• **TASK DETAILS**
Copy out every line of the data that has the word "cylinder" somewhere in it.

[Opening DATASET EXCERPT section]

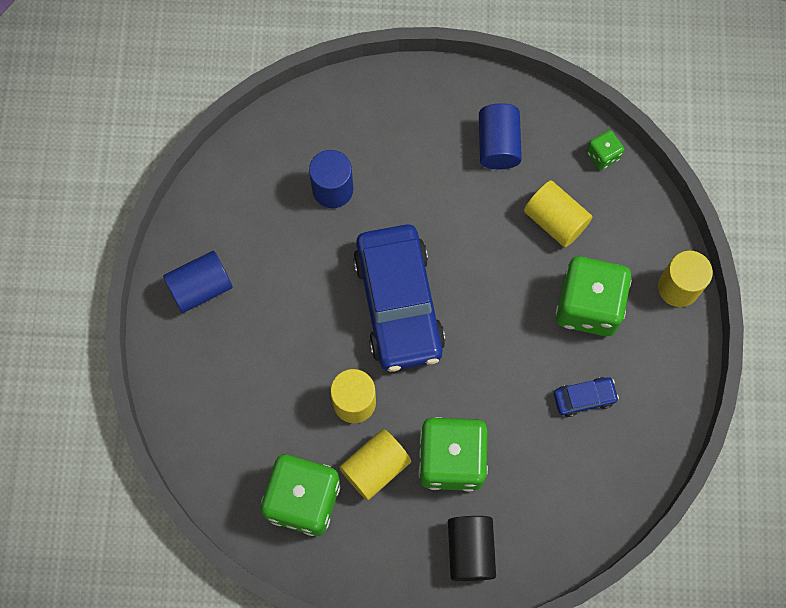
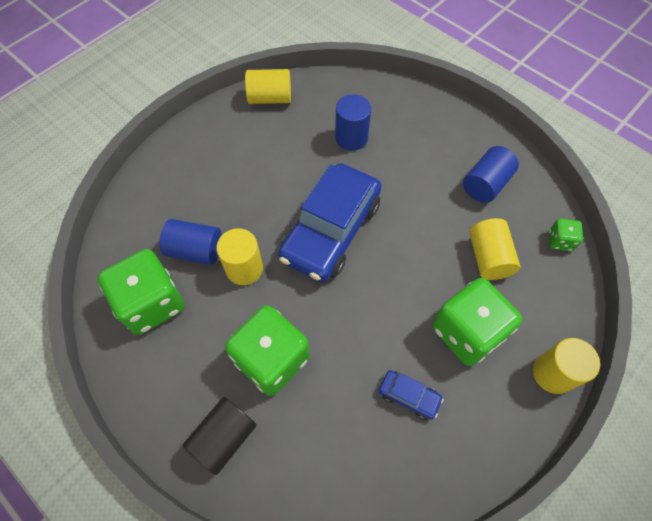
camera: 40 degrees right, 10 degrees down
blue cylinder [163,251,233,313] -> blue cylinder moved to [160,219,222,265]
yellow cylinder [339,429,411,500] -> yellow cylinder moved to [245,69,291,104]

[Closing DATASET EXCERPT section]

• **EXPECTED ANSWER**
blue cylinder [163,251,233,313] -> blue cylinder moved to [160,219,222,265]
yellow cylinder [339,429,411,500] -> yellow cylinder moved to [245,69,291,104]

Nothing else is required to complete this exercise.